What the task asks: Rewrite the records below with "closed polygon" changed to "closed ring" and every other part left unchanged.

Material supplied:
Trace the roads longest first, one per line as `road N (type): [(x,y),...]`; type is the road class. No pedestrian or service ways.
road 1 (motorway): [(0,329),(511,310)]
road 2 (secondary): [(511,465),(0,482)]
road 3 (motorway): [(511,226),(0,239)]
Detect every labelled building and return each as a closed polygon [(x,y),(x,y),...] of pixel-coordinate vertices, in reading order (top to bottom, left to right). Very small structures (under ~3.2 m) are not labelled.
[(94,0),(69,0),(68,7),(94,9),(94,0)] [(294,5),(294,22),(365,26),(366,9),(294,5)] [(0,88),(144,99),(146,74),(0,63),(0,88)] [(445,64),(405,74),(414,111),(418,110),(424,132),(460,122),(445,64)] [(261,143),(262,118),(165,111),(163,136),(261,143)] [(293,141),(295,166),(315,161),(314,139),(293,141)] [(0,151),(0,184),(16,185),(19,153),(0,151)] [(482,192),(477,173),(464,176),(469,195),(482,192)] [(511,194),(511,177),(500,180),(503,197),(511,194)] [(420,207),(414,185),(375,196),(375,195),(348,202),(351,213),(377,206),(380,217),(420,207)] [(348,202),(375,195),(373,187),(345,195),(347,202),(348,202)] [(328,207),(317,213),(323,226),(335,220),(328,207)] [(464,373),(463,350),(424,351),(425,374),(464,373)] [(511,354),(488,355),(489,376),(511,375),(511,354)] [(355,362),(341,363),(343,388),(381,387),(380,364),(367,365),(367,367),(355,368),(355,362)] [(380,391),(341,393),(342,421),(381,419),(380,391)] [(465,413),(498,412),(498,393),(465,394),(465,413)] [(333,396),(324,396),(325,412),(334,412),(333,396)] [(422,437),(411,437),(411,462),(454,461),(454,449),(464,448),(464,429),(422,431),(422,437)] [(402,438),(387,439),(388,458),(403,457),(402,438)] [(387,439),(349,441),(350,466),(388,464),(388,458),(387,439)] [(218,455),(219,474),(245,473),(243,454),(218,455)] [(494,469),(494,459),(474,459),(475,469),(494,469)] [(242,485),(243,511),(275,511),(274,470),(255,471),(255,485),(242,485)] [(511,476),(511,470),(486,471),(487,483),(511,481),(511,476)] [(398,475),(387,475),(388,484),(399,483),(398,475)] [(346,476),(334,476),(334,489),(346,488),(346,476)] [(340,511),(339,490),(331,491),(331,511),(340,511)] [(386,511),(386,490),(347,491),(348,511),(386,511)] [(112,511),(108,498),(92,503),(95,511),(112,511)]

Response to the exercise:
Trace the roads longest first, one per line as `road N (type): [(x,y),...]`; type is the road class. No pedestrian or service ways.
road 1 (motorway): [(0,329),(511,310)]
road 2 (secondary): [(511,465),(0,482)]
road 3 (motorway): [(511,226),(0,239)]
Detect every labelled building and return each as a closed ring [(x,y),(x,y),...] of pixel-coordinate vertices, in reading order (top to bottom, left to right). Very small structures (under ~3.2 m) are not labelled.
[(94,0),(69,0),(68,7),(94,9),(94,0)] [(294,5),(294,22),(365,26),(366,9),(294,5)] [(0,88),(144,99),(146,74),(0,63),(0,88)] [(445,64),(405,74),(414,111),(418,110),(424,132),(460,122),(445,64)] [(261,143),(262,118),(165,111),(163,136),(261,143)] [(293,141),(295,166),(315,161),(314,139),(293,141)] [(0,151),(0,184),(16,185),(19,153),(0,151)] [(482,192),(477,173),(464,176),(469,195),(482,192)] [(511,194),(511,177),(500,180),(503,197),(511,194)] [(420,207),(414,185),(375,196),(375,195),(348,202),(351,213),(377,206),(380,217),(420,207)] [(348,202),(375,195),(373,187),(345,195),(347,202),(348,202)] [(328,207),(317,213),(323,226),(335,220),(328,207)] [(464,373),(463,350),(424,351),(425,374),(464,373)] [(511,354),(488,355),(489,376),(511,375),(511,354)] [(355,362),(341,363),(343,388),(381,387),(380,364),(367,365),(367,367),(355,368),(355,362)] [(380,391),(341,393),(342,421),(381,419),(380,391)] [(465,413),(498,412),(498,393),(465,394),(465,413)] [(333,396),(324,396),(325,412),(334,412),(333,396)] [(422,437),(411,437),(411,462),(454,461),(454,449),(464,448),(464,429),(422,431),(422,437)] [(402,438),(387,439),(388,458),(403,457),(402,438)] [(387,439),(349,441),(350,466),(388,464),(388,458),(387,439)] [(218,455),(219,474),(245,473),(243,454),(218,455)] [(494,469),(494,459),(474,459),(475,469),(494,469)] [(242,485),(243,511),(275,511),(274,470),(255,471),(255,485),(242,485)] [(511,476),(511,470),(486,471),(487,483),(511,481),(511,476)] [(398,475),(387,475),(388,484),(399,483),(398,475)] [(346,476),(334,476),(334,489),(346,488),(346,476)] [(340,511),(339,490),(331,491),(331,511),(340,511)] [(386,511),(386,490),(347,491),(348,511),(386,511)] [(112,511),(108,498),(92,503),(95,511),(112,511)]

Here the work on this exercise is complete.